• [EXERCISE INSTRUCTIONS] Reproduce the listing below from the line with "green 1x3 plate" to the line with "blue 1x2 slope [208,157,270,211]", both lines included, character for character, minus any pictures.

• [DATA SECTION]
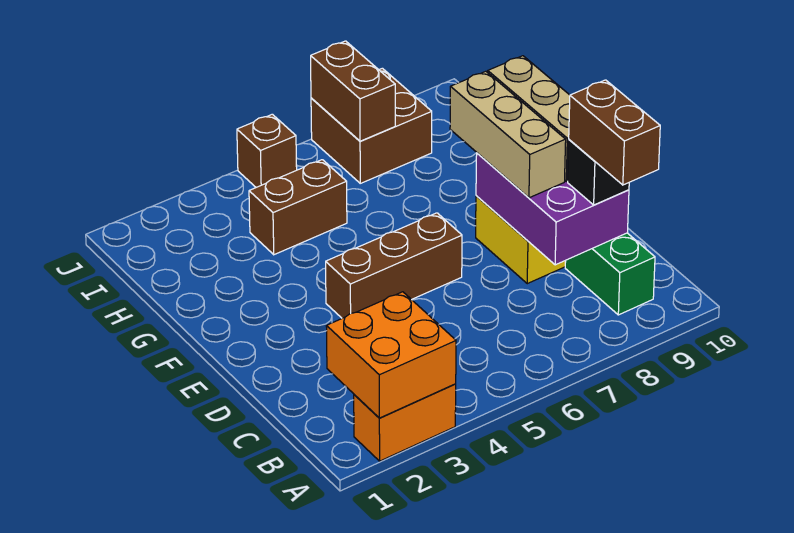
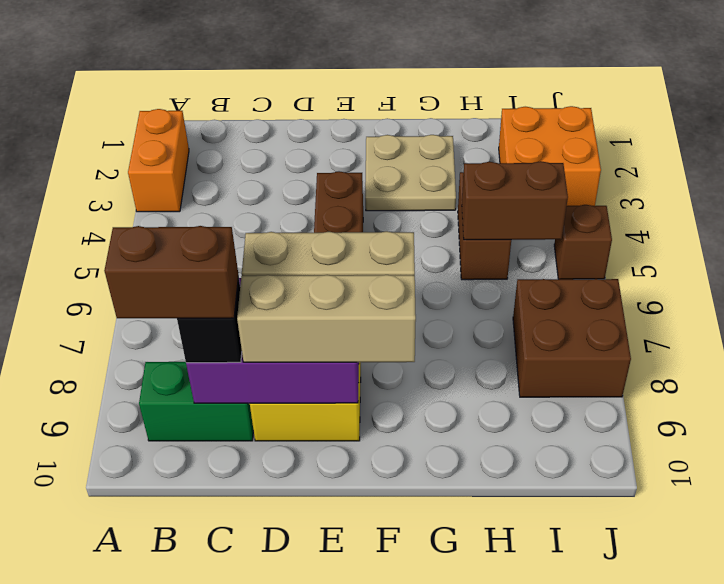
orange 2x2 brick [326,292,456,418] -> orange 2x2 brick moved to [499,106,601,206]
none -> tan 2x2 plate [365,135,456,211]
brown 1x2 brick [311,41,395,141] -> brown 1x2 brick moved to [462,161,568,240]

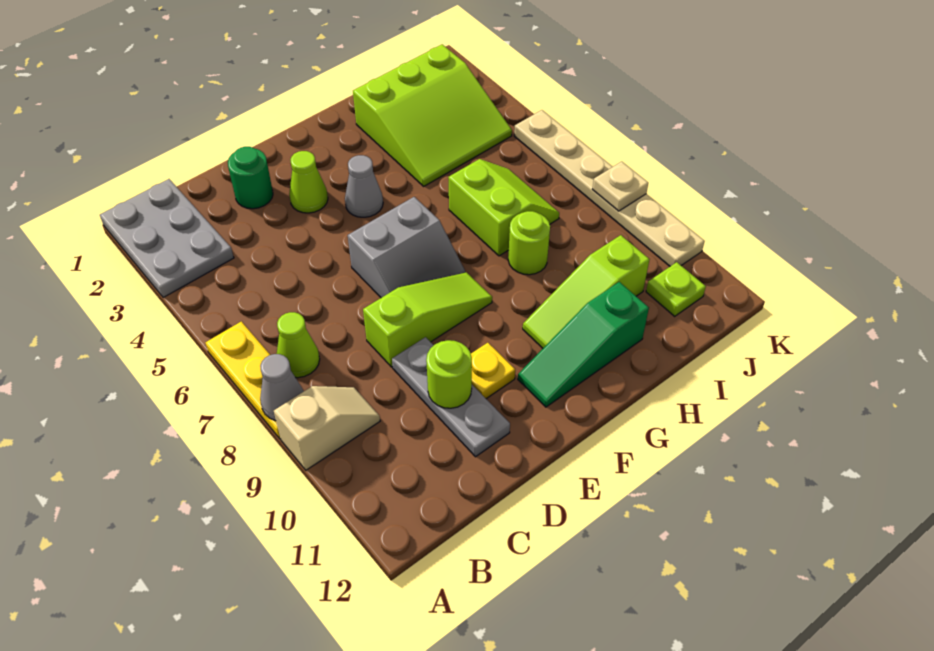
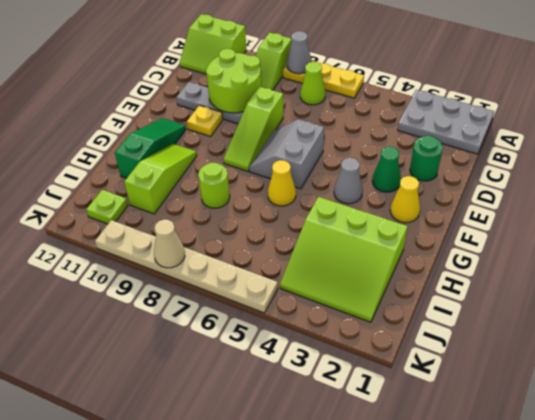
tan 1x2 slope [274,386,380,470] -> lime 1x2 slope [256,33,292,90]
lime 1x1 round brick [426,340,472,408] -> lime 2x2 round brick [206,49,261,113]
lime 1x1 cone [289,151,328,213] -> green 1x1 cone [372,147,401,192]
none -> yellow 1x1 cone [390,176,420,223]
none -> yellow 1x1 cone [268,160,296,206]
lime 3x3 slope [353,44,512,186] -> lime 3x3 slope turned to [280,197,408,322]
lime 2x2 slope [448,159,559,256] -> lime 2x2 slope moved to [180,14,246,74]
tan 1x1 plate [592,162,648,211] -> tan 1x1 cone [154,219,185,268]

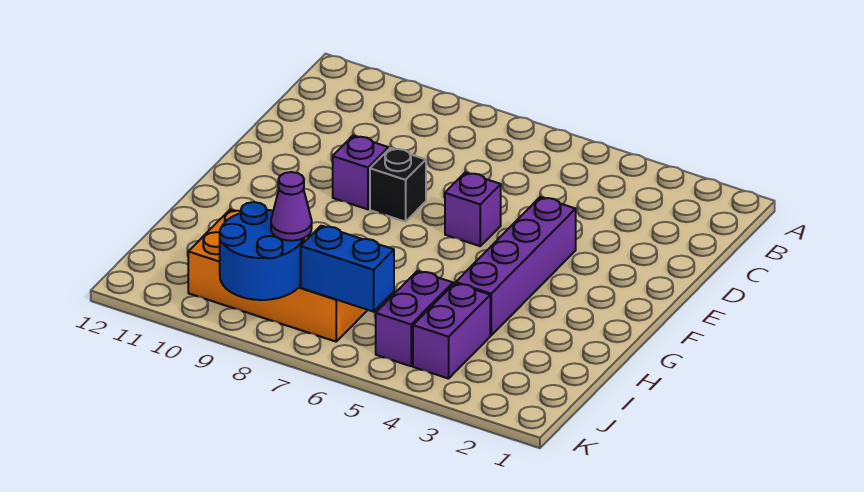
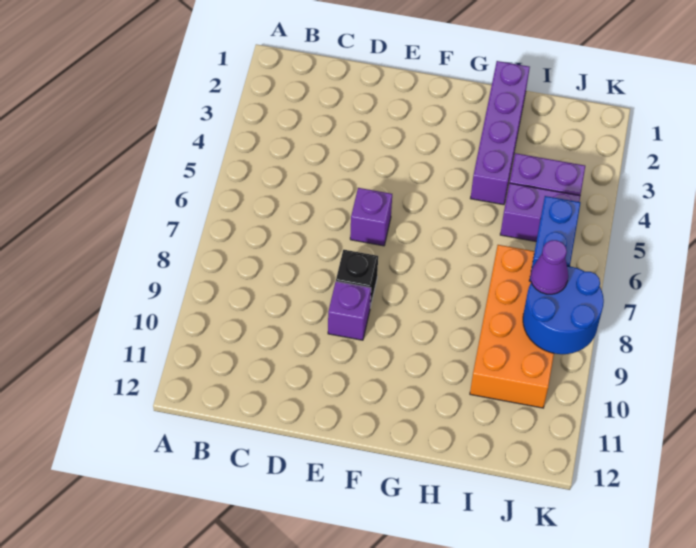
purple 1x4 brick [456,197,576,335] -> purple 1x4 brick turned to [470,61,530,205]

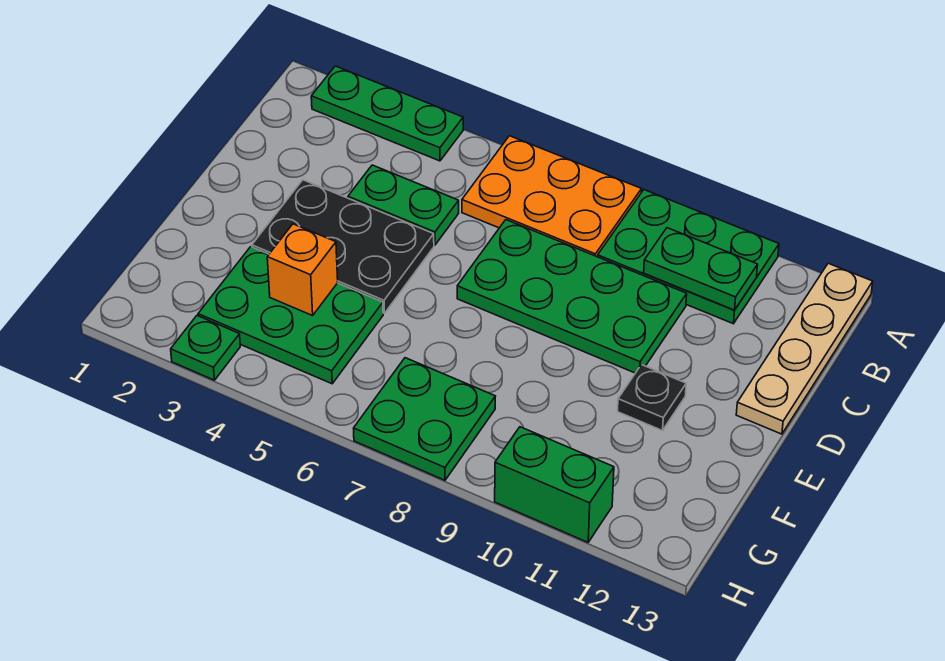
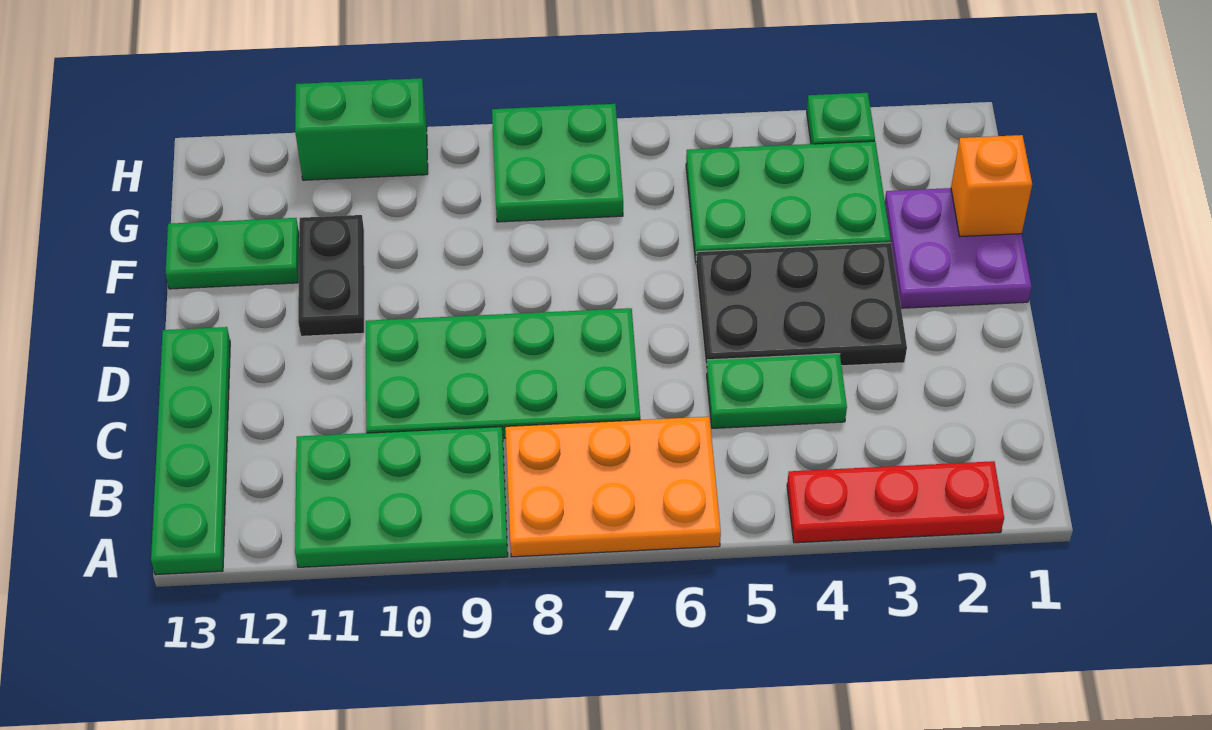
green 1x3 plate [311,66,463,161] -> red 1x3 plate [787,461,1004,543]
tan 1x4 plate [736,263,873,434] -> green 1x4 plate [151,327,230,575]
green 1x2 plate [644,228,758,310] -> green 1x2 plate moved to [165,218,299,289]
none -> purple 2x2 plate [885,188,1032,308]
black 1x1 plate [618,365,686,431] -> black 1x2 plate [298,215,364,336]
orange 1x1 brick [267,224,338,316] -> orange 1x1 brick moved to [951,135,1032,237]

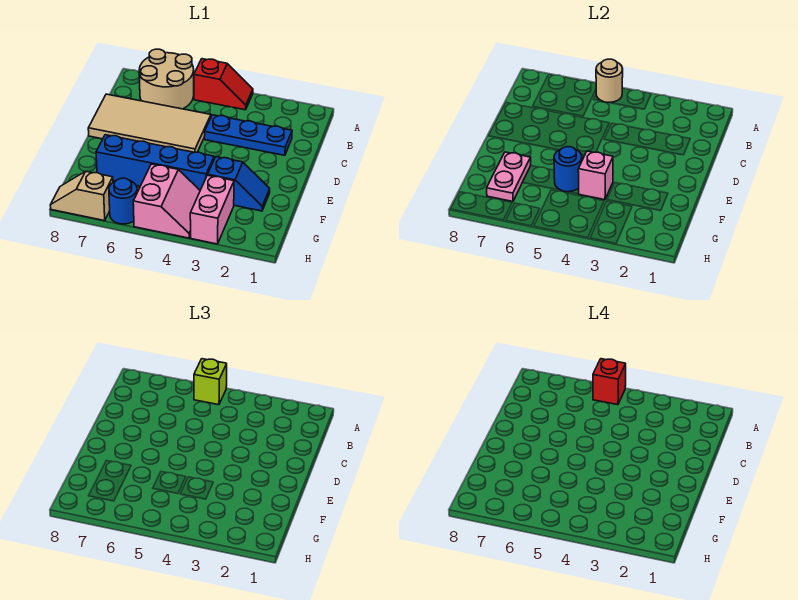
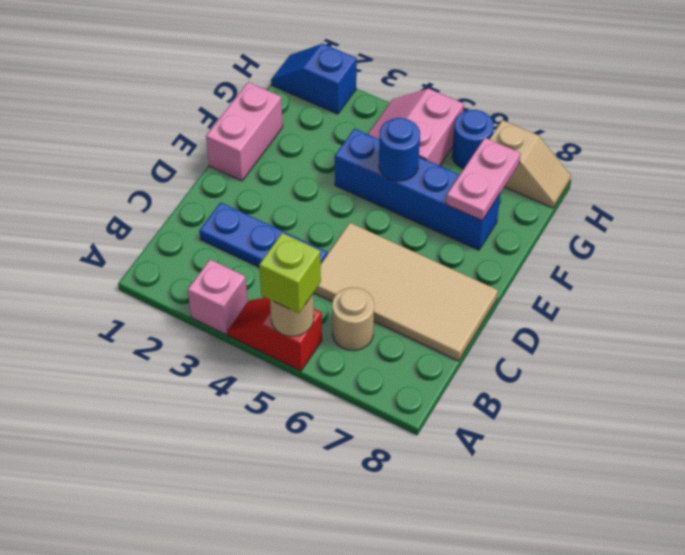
red 1x1 brick [593,359,626,405] -> none
tan 2x2 round brick [139,49,194,109] -> tan 1x1 round brick [332,287,374,351]
blue 1x2 slope [208,157,270,211] -> blue 1x2 slope moved to [271,44,357,114]
pink 1x1 brick [578,151,613,200] -> pink 1x1 brick moved to [188,260,247,334]
pink 1x2 brick [190,175,234,244] -> pink 1x2 brick moved to [206,82,283,181]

• [RESULT OF THE TASK]
green 1x3 plate [311,66,463,161] -> red 1x3 plate [787,461,1004,543]
tan 1x4 plate [736,263,873,434] -> green 1x4 plate [151,327,230,575]
green 1x2 plate [644,228,758,310] -> green 1x2 plate moved to [165,218,299,289]
none -> purple 2x2 plate [885,188,1032,308]
black 1x1 plate [618,365,686,431] -> black 1x2 plate [298,215,364,336]
orange 1x1 brick [267,224,338,316] -> orange 1x1 brick moved to [951,135,1032,237]

red 1x1 brick [593,359,626,405] -> none
tan 2x2 round brick [139,49,194,109] -> tan 1x1 round brick [332,287,374,351]
blue 1x2 slope [208,157,270,211] -> blue 1x2 slope moved to [271,44,357,114]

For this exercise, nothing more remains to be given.